Instructions for the task:
Only one stretch of the listing below is wanted. Begin at the line that has "GPS1 pin RX: GP15 -> GP20", stop after the line that has "SD pin MOSI: GP16 -> GP26", and repeat every line in between exactly.

Task input:
•••••
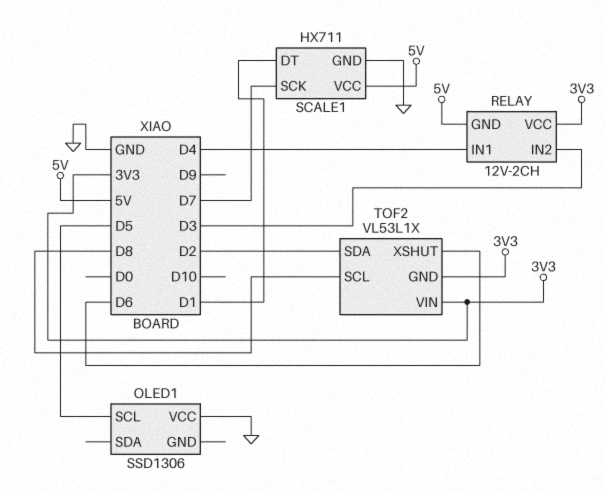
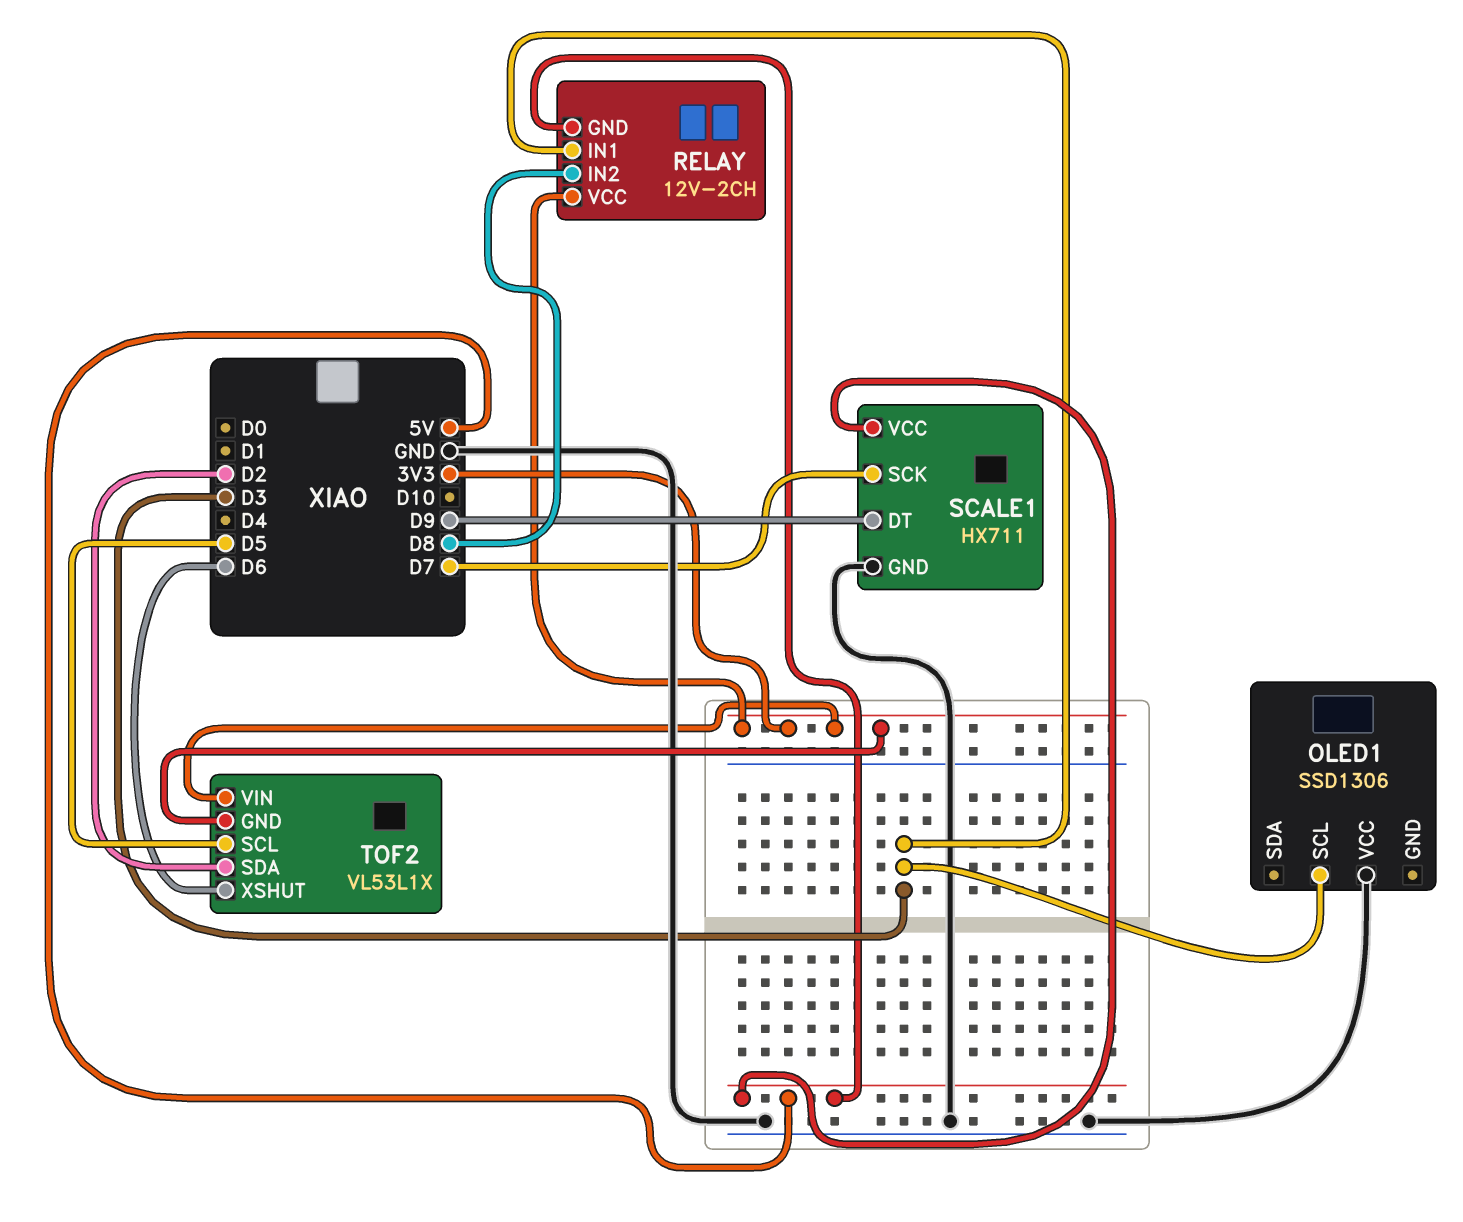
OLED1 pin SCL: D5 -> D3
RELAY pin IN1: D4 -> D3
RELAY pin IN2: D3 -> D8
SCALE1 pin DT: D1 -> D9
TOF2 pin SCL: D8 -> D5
•••••
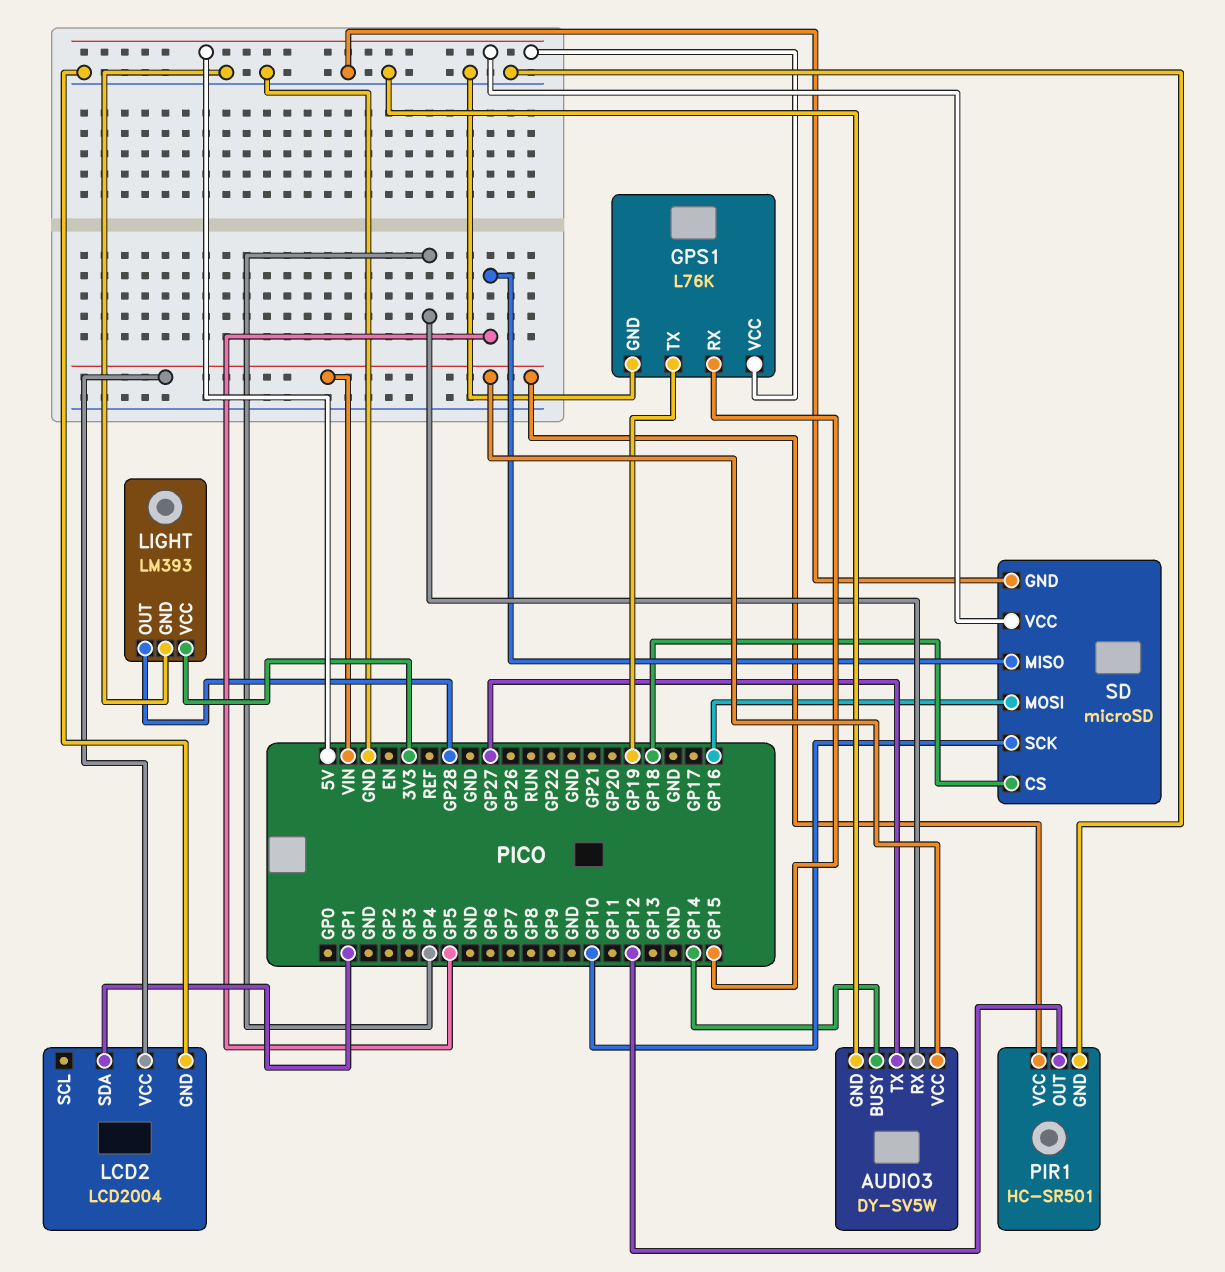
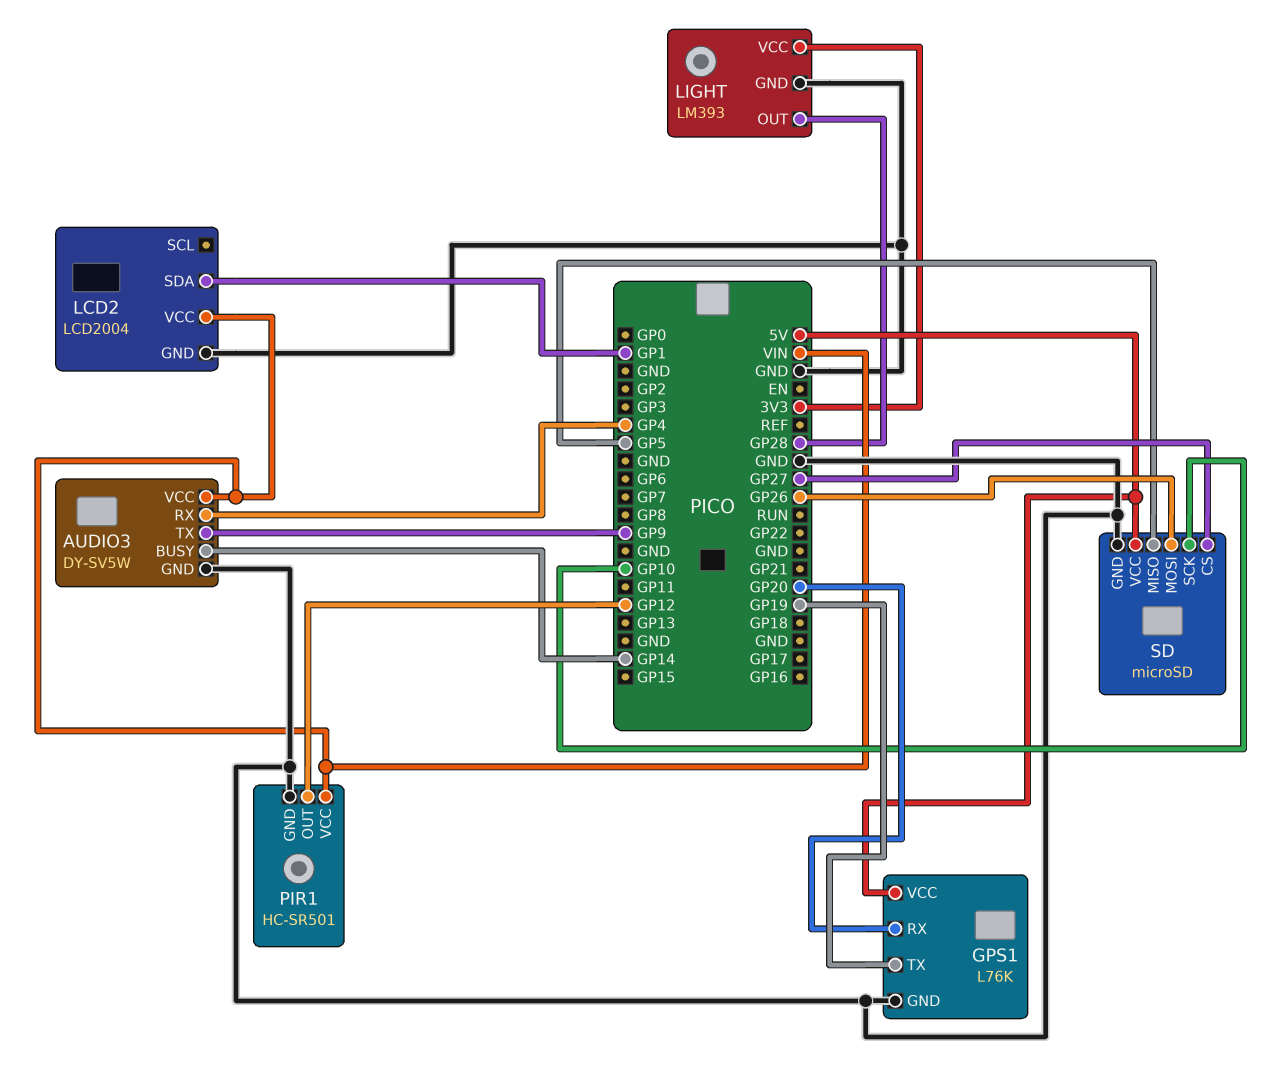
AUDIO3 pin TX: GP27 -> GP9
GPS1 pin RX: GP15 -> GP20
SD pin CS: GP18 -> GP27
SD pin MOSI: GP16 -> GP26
•••••
Solved problem:
GPS1 pin RX: GP15 -> GP20
SD pin CS: GP18 -> GP27
SD pin MOSI: GP16 -> GP26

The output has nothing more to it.